TASK BRIEF: Only those lines from the one with "orange round brick" through the last line of the material belong in the answer, each repeated exactly.

LISTED ENTRIES:

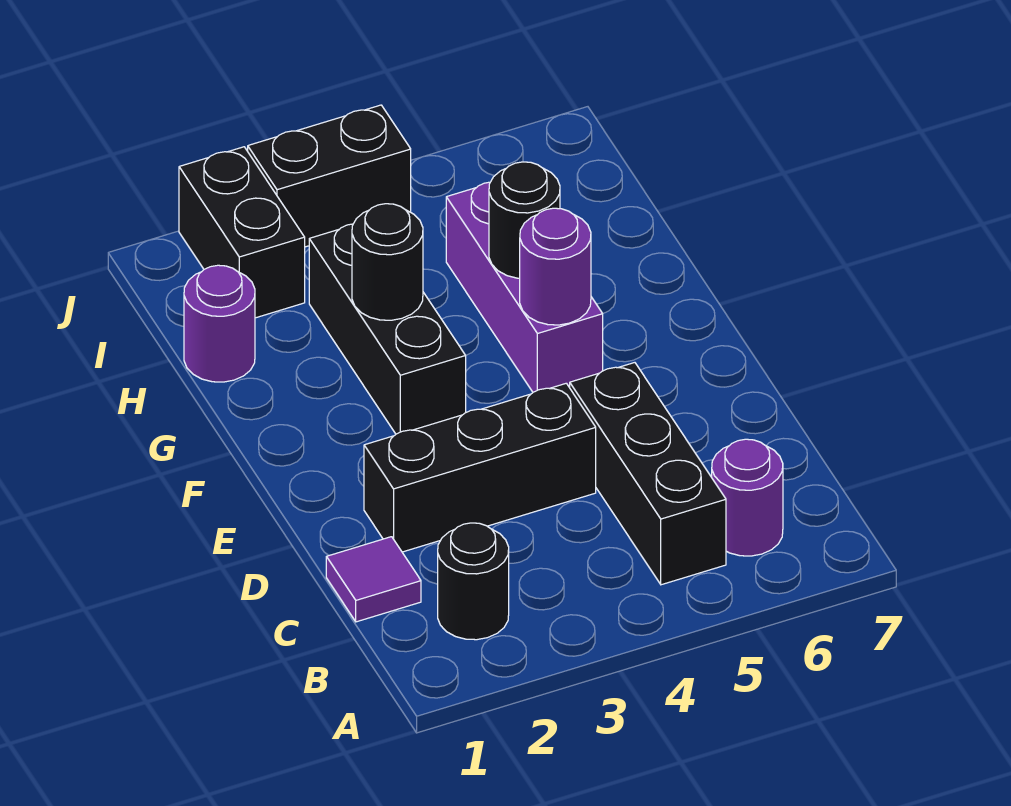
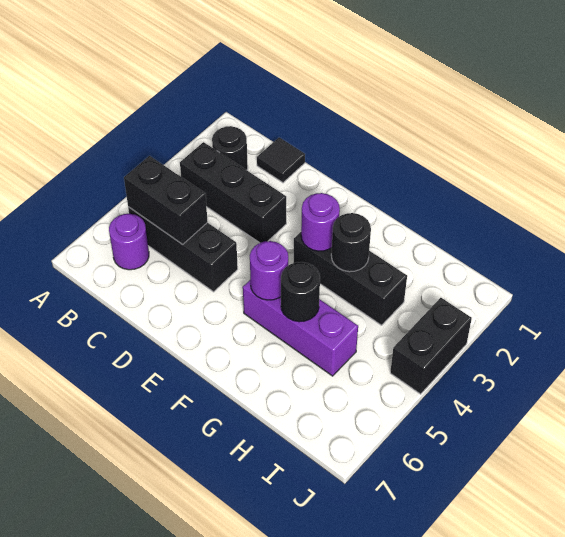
purple tile C1 level 1 -> black tile C1 level 1
black brick D2:D4 level 1 -> black brick B3:D3 level 1
purple round brick H1 level 1 -> purple round brick F3 level 2
black brick I2:J2 level 1 -> black brick B5:C5 level 2

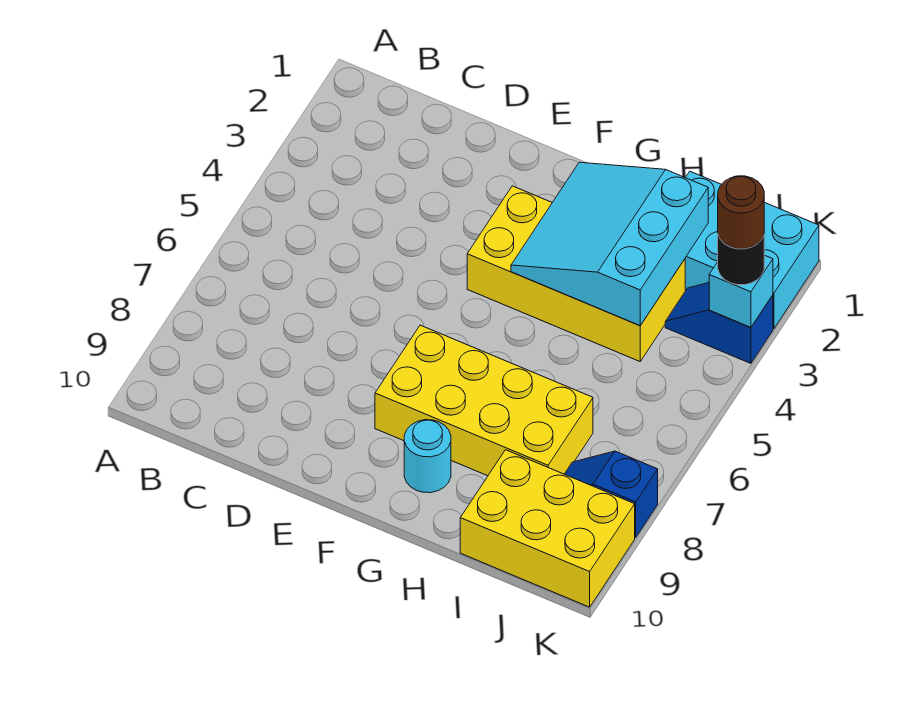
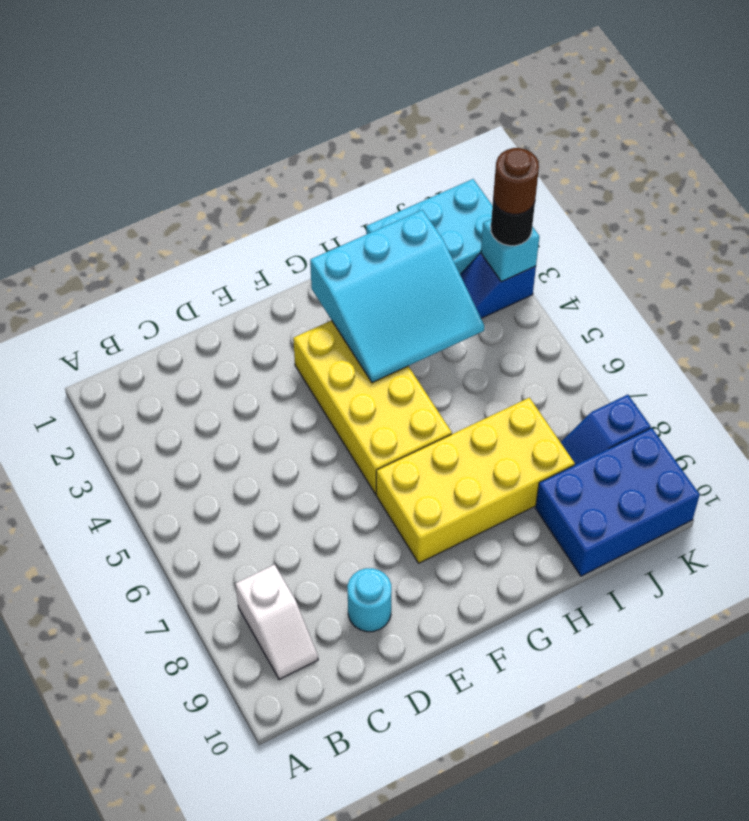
none -> white slope B8:B9 level 1 top 8
yellow brick F3:I4 level 1 -> yellow brick F3:G6 level 1
cyan slope G2:I4 level 2 top I -> cyan slope G2:I4 level 2 top 2
cyan round brick G9 level 1 -> cyan round brick D9 level 1
yellow brick I9:K10 level 1 -> blue brick I9:K10 level 1

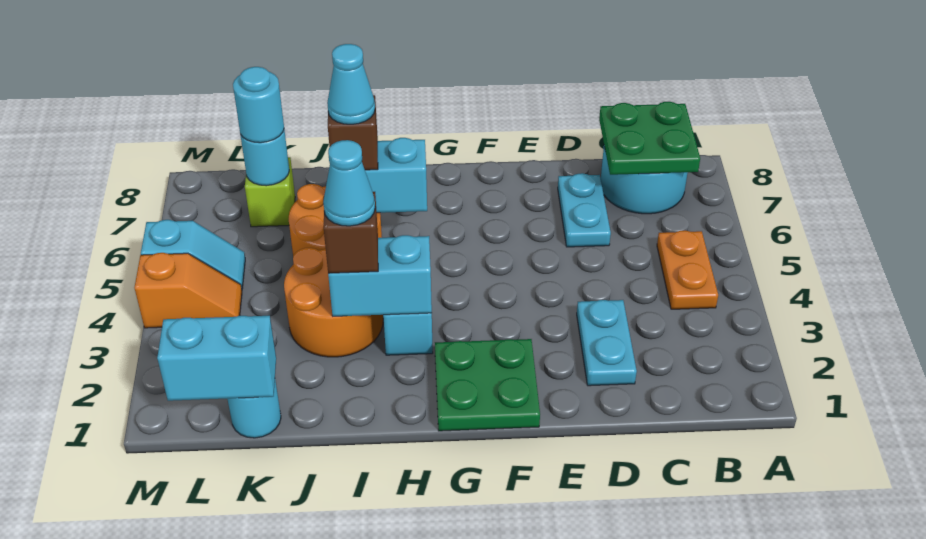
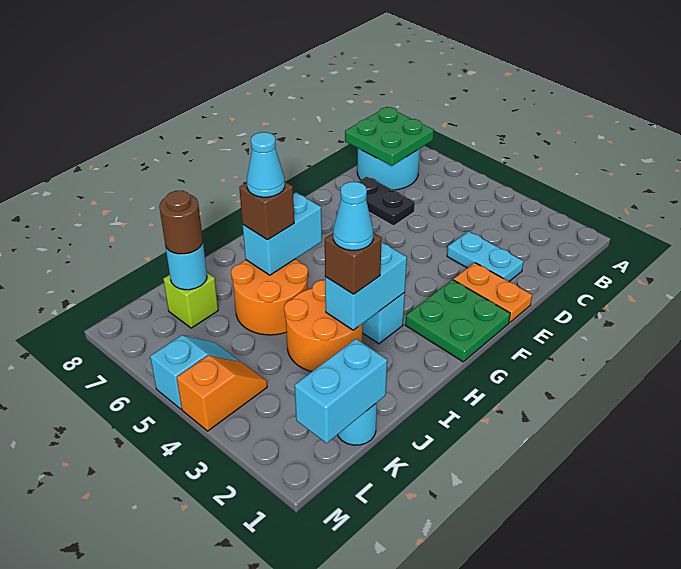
orange plate B4:B5 level 1 -> orange plate E1:E2 level 1
cyan plate D6:D7 level 1 -> black plate D6:D7 level 1
cyan round brick K7 level 3 -> brown round brick K7 level 3

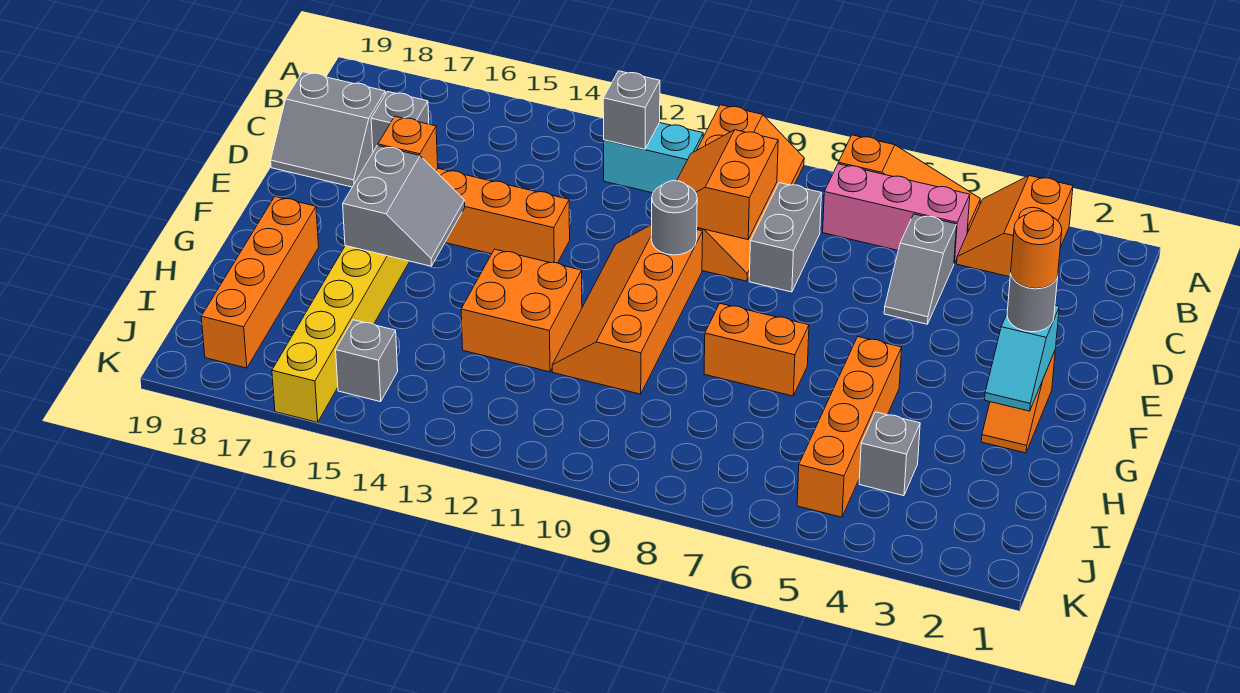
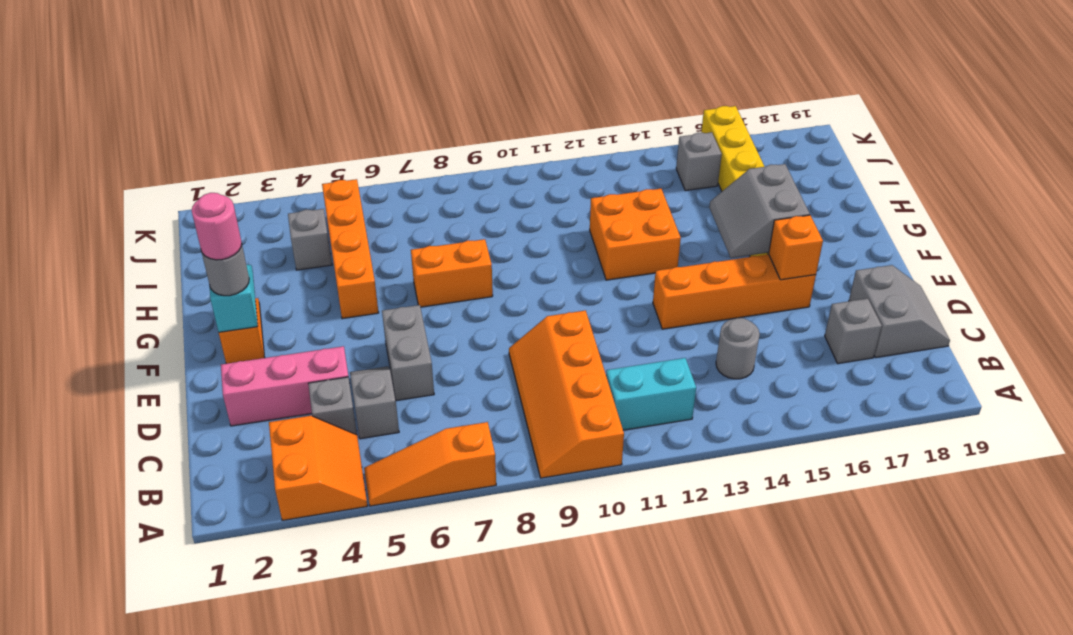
pink brick B5:B7 level 1 -> pink brick D2:D4 level 1
grey brick B12 level 2 -> grey brick C4 level 1
grey brick C8:D8 level 1 -> grey brick D6:E6 level 1
orange slope C9:D10 level 2 top 9 -> none
grey slope C18:D19 level 1 top C -> grey slope C18:D19 level 1 top 18
orange slope E10:H11 level 1 top 10 -> none
grey round brick E10 level 2 -> grey round brick C14 level 1
orange round brick F2 level 4 -> pink round brick F2 level 4
orange brick G18:J18 level 1 -> none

ANSWER BOX:
orange round brick F2 level 4 -> pink round brick F2 level 4
orange brick G18:J18 level 1 -> none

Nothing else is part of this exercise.